▶ Task objective: A single number is needed: how many lines of the data below contain "pure".

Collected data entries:
===============

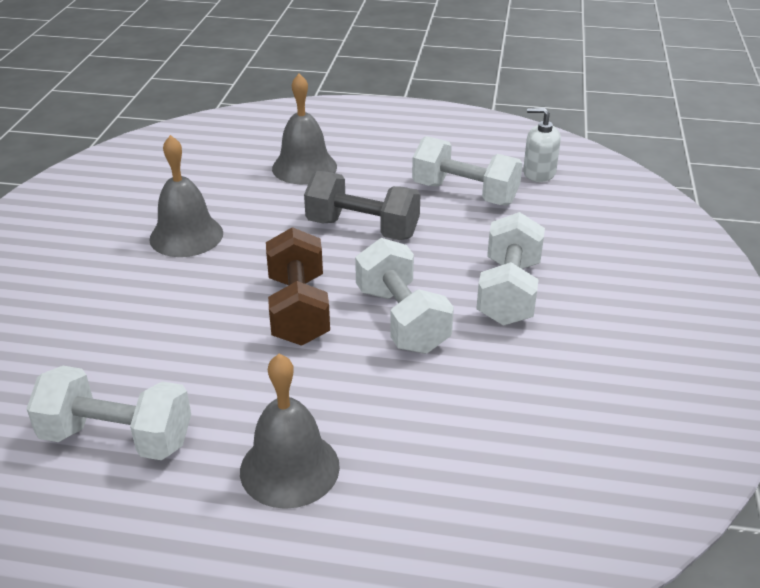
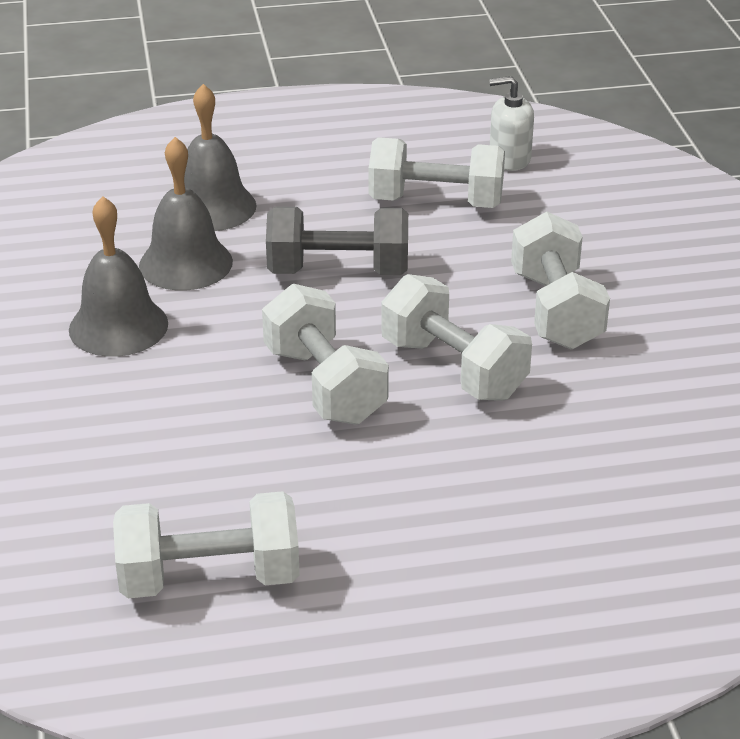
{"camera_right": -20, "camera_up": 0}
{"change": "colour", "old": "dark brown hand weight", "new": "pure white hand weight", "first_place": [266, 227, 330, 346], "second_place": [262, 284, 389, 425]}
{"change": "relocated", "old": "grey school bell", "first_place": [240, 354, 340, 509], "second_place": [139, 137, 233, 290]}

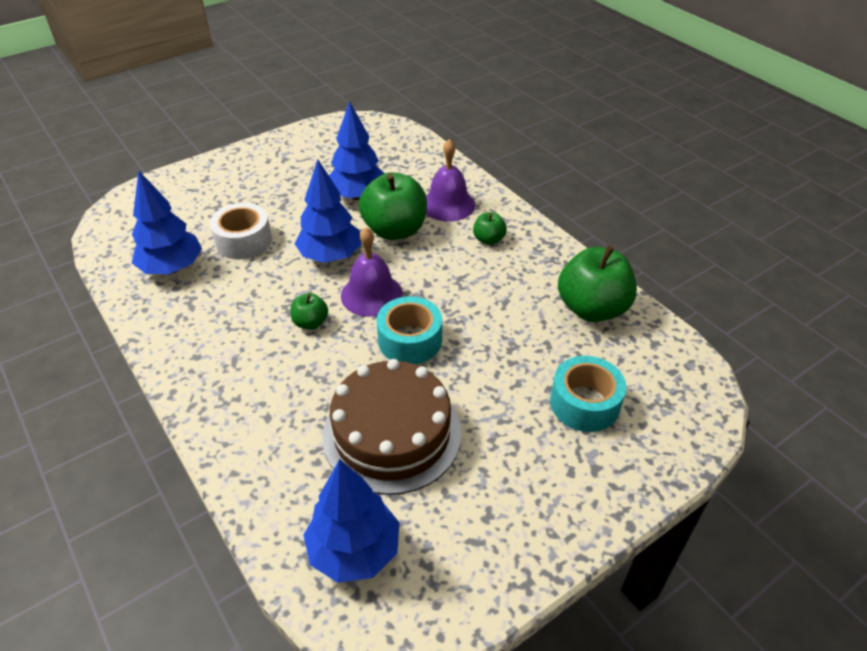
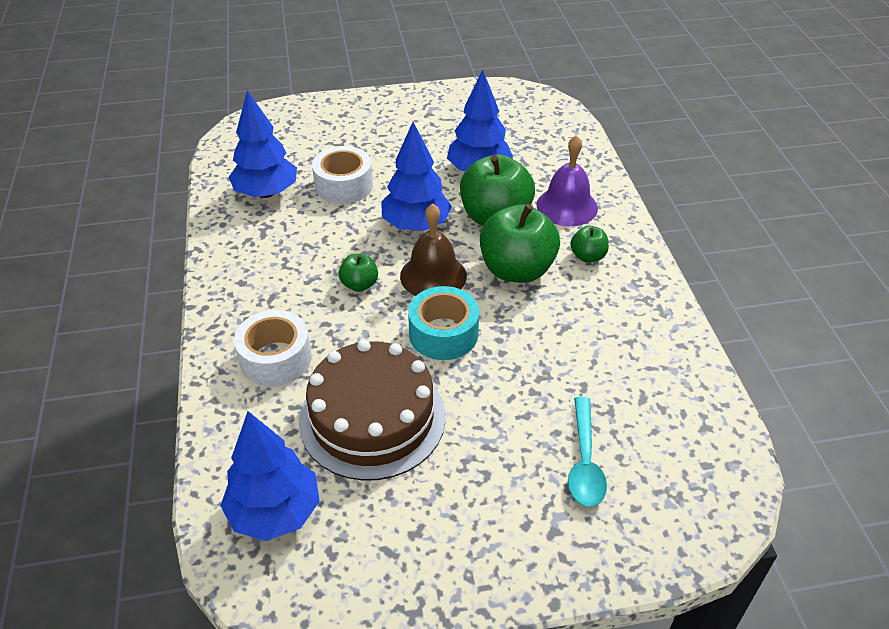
{"camera_right": 25, "camera_up": 0}
{"change": "colour", "old": "violet school bell", "new": "dark brown school bell", "first_place": [341, 227, 403, 317], "second_place": [400, 203, 467, 296]}
{"change": "relocated", "old": "leaf-green toy apple", "first_place": [558, 245, 637, 322], "second_place": [480, 204, 560, 283]}
{"change": "exchanged", "old": "teal sticky tape", "new": "teal teaspoon", "first_place": [550, 356, 626, 432], "second_place": [568, 397, 607, 507]}
{"change": "appeared", "new": "pure white sticky tape", "second_place": [234, 310, 312, 387]}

===============

▶ Task solution: 2